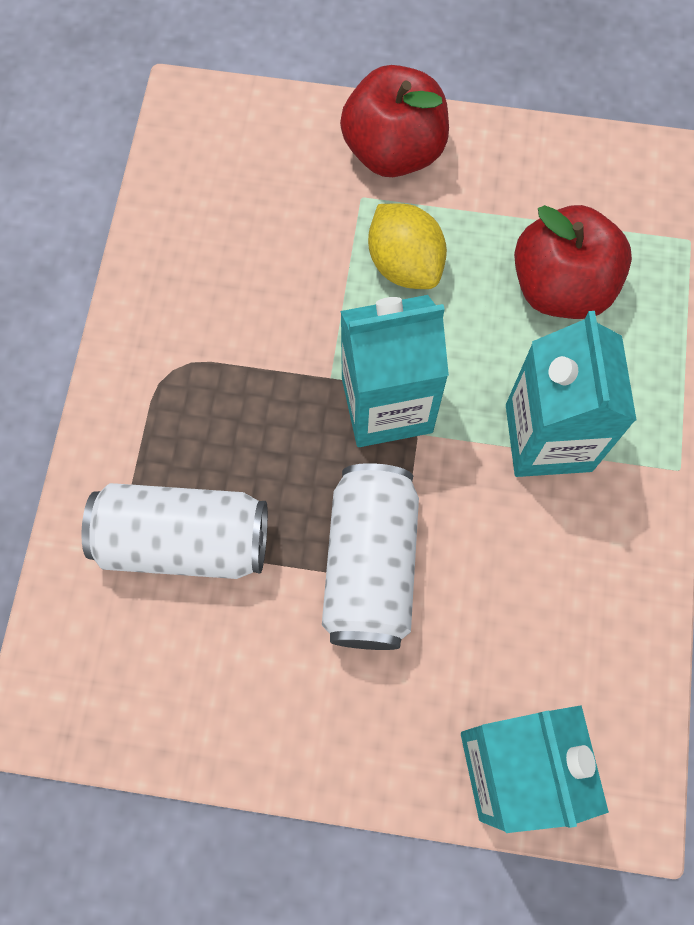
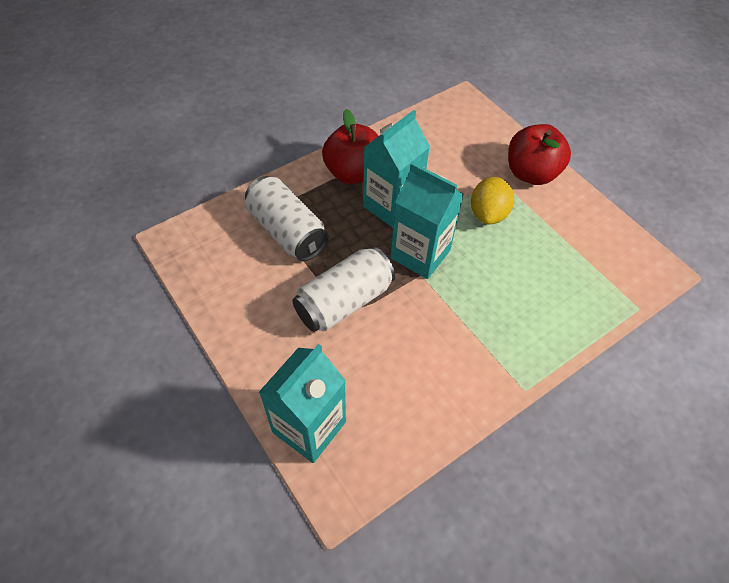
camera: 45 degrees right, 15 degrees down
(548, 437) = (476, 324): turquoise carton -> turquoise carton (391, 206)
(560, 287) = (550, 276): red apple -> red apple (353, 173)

...

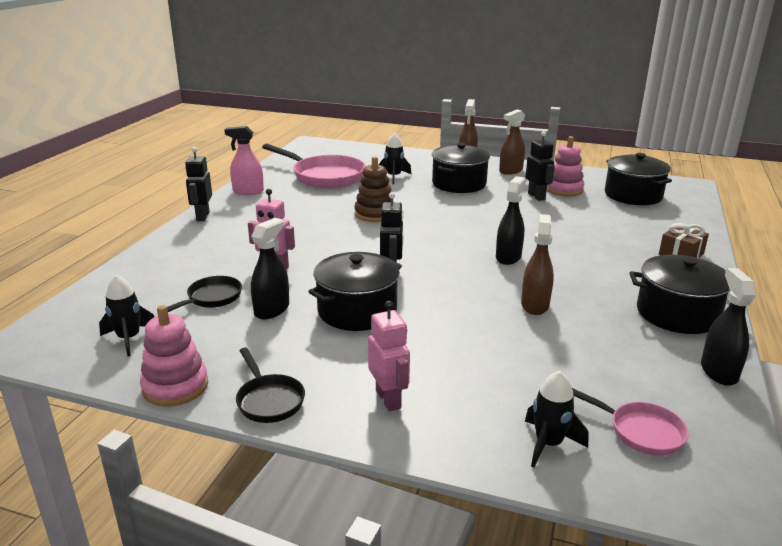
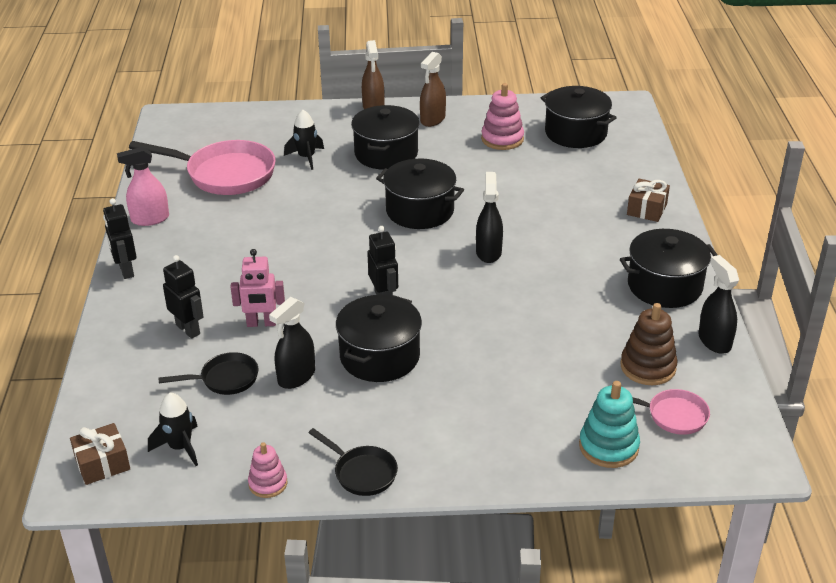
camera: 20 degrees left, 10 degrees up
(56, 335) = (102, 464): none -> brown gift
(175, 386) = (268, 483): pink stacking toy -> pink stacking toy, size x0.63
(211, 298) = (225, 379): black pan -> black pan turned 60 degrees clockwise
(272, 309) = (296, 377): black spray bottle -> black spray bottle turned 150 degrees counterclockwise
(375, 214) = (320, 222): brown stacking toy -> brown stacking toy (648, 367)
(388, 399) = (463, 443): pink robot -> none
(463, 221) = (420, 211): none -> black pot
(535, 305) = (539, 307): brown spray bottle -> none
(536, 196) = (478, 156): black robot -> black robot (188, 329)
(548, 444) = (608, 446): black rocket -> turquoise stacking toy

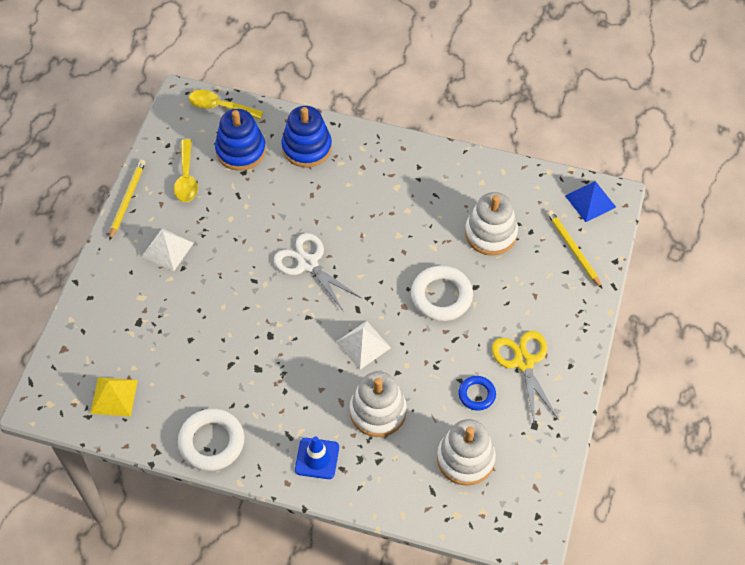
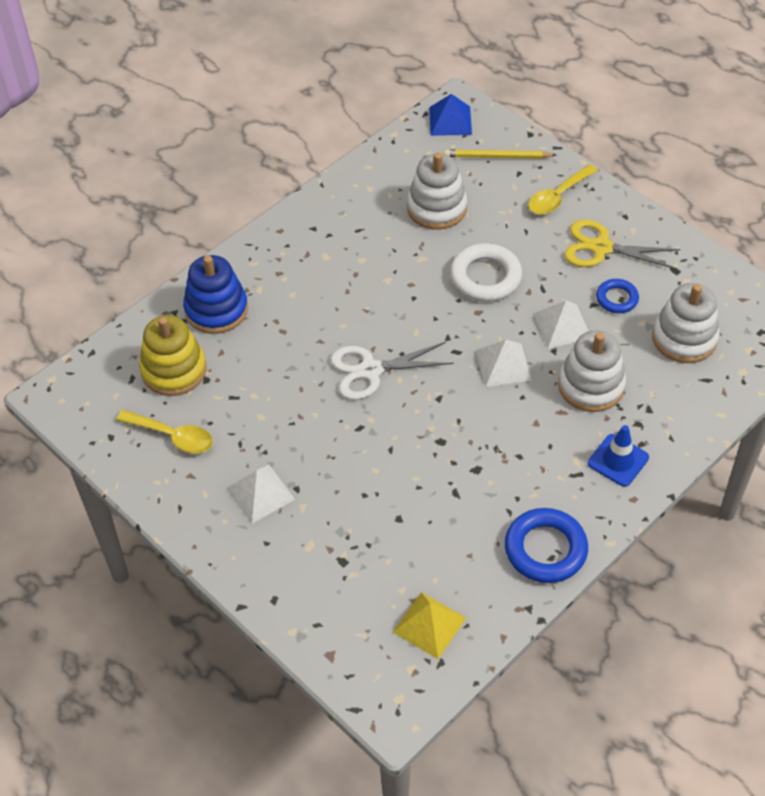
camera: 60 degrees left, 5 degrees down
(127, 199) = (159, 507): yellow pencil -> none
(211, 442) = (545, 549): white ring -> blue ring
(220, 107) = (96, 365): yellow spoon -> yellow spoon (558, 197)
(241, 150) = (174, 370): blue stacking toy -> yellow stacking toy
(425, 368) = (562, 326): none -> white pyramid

* [WHAT THE TASK REQUIRES]:
Only the lines above from the line containing "(241, 150) = (174, 370): blue" through the line containing "(425, 368) = (562, 326): none" should be retyped, exactly and with both ends included.

* [RESULT]:
(241, 150) = (174, 370): blue stacking toy -> yellow stacking toy
(425, 368) = (562, 326): none -> white pyramid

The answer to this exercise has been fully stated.